→ **Given problem**:
Each line of the listing must be transcribed exactly, except for the images, which should be excluded.

→ **Data provided**:

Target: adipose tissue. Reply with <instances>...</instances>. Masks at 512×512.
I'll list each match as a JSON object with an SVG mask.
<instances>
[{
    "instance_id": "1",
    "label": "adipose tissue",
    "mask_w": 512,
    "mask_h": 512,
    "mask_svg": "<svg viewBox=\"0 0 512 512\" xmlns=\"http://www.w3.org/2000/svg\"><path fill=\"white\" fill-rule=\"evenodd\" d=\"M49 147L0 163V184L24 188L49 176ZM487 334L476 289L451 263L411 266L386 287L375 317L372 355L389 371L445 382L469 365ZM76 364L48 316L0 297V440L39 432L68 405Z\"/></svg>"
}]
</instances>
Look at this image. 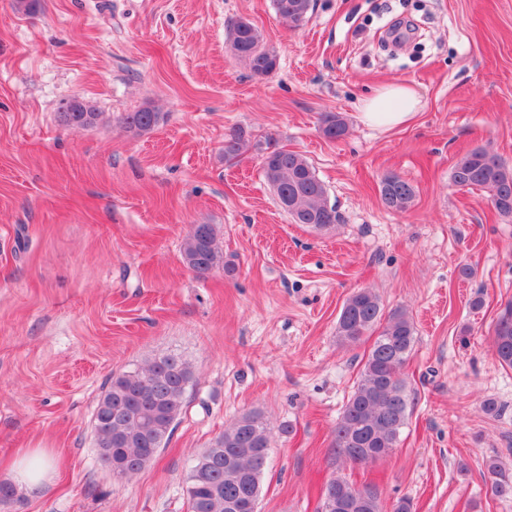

→ **The completed task**:
Target: adipose tissue. Reply with <instances>...</instances>. Masks at 512×512.
I'll list each match as a JSON object with an SVG mask.
<instances>
[{
    "instance_id": "1",
    "label": "adipose tissue",
    "mask_w": 512,
    "mask_h": 512,
    "mask_svg": "<svg viewBox=\"0 0 512 512\" xmlns=\"http://www.w3.org/2000/svg\"><path fill=\"white\" fill-rule=\"evenodd\" d=\"M49 147L0 163V184L24 188L49 176ZM487 334L476 289L451 263L411 266L386 287L375 317L372 355L389 371L445 382L469 365ZM76 364L48 316L0 297V440L39 432L68 405Z\"/></svg>"
}]
</instances>
Look at this image. 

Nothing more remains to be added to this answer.